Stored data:
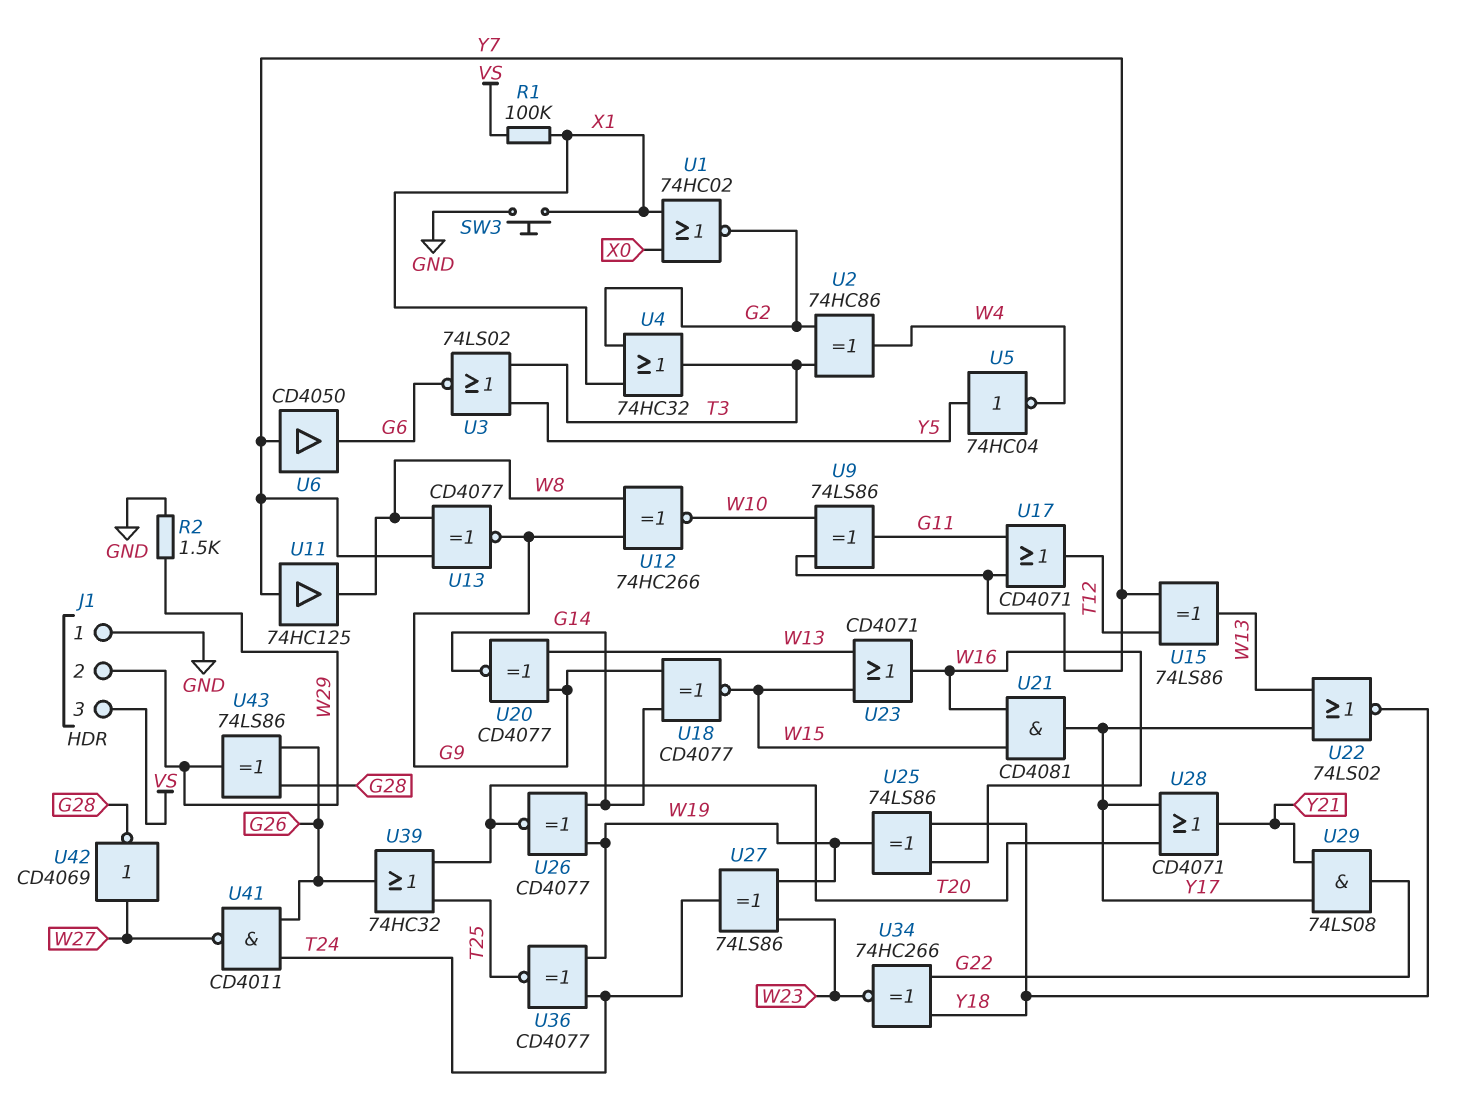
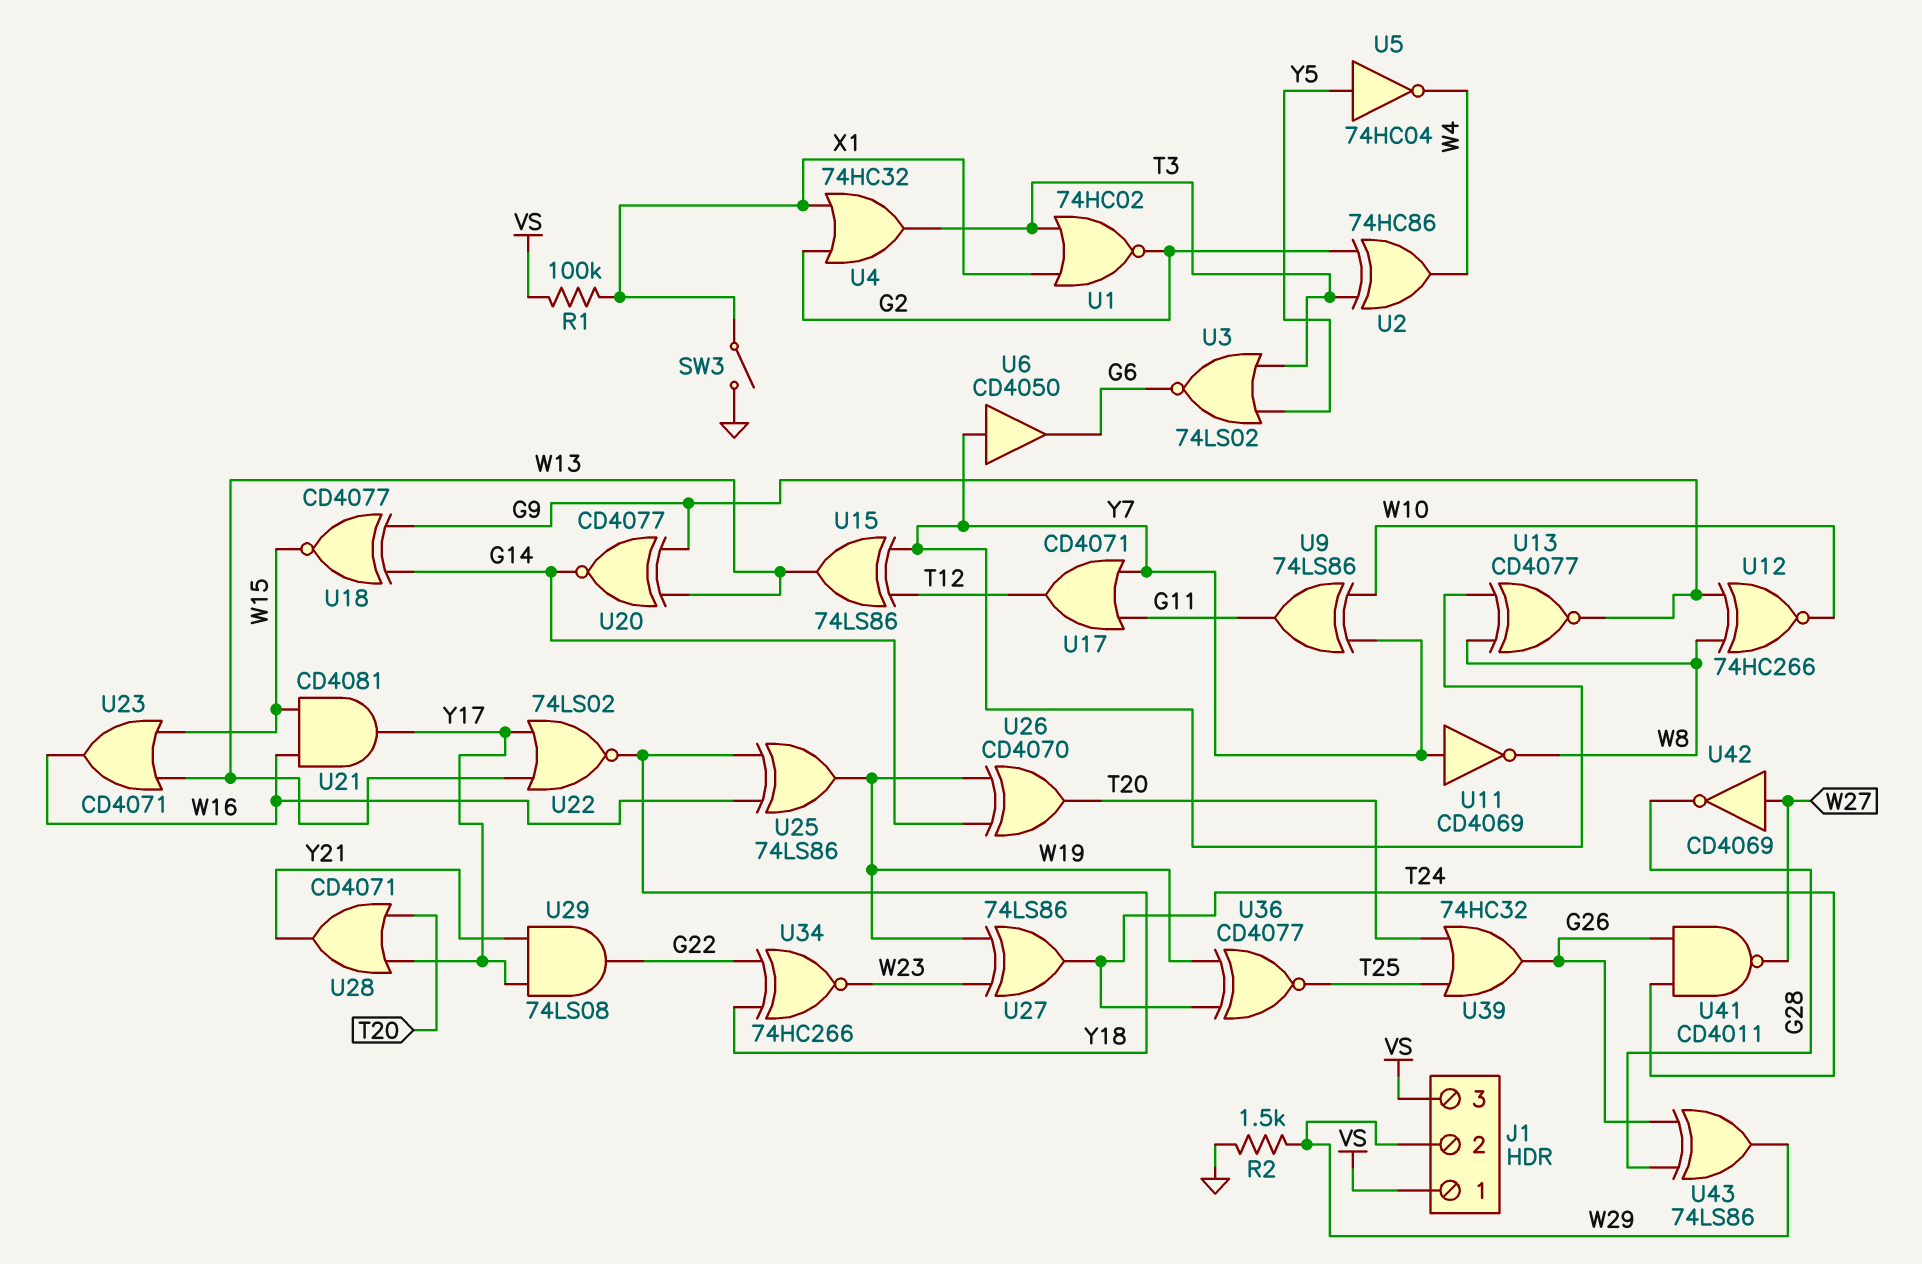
J1 pin 1: GND -> VS
SW3: button (GND, X1) -> switch (GND, X1)
U1: NOR 74HC02 (in X0, in X1, out G2) -> NOR 74HC02 (in T3, in X1, out G2)
U11: buffer 74HC125 (in Y7, out W8) -> NOT CD4069 (in Y7, out W8)
U26: XNOR CD4077 (in G14, in W19, out T20) -> XOR CD4070 (in G14, in W19, out T20)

▶ _Instructions to follow_
The response has to be an exact copy of all the data, pictures excluded.

▶ _Exercise output_
J1 pin 1: GND -> VS
SW3: button (GND, X1) -> switch (GND, X1)
U1: NOR 74HC02 (in X0, in X1, out G2) -> NOR 74HC02 (in T3, in X1, out G2)
U11: buffer 74HC125 (in Y7, out W8) -> NOT CD4069 (in Y7, out W8)
U26: XNOR CD4077 (in G14, in W19, out T20) -> XOR CD4070 (in G14, in W19, out T20)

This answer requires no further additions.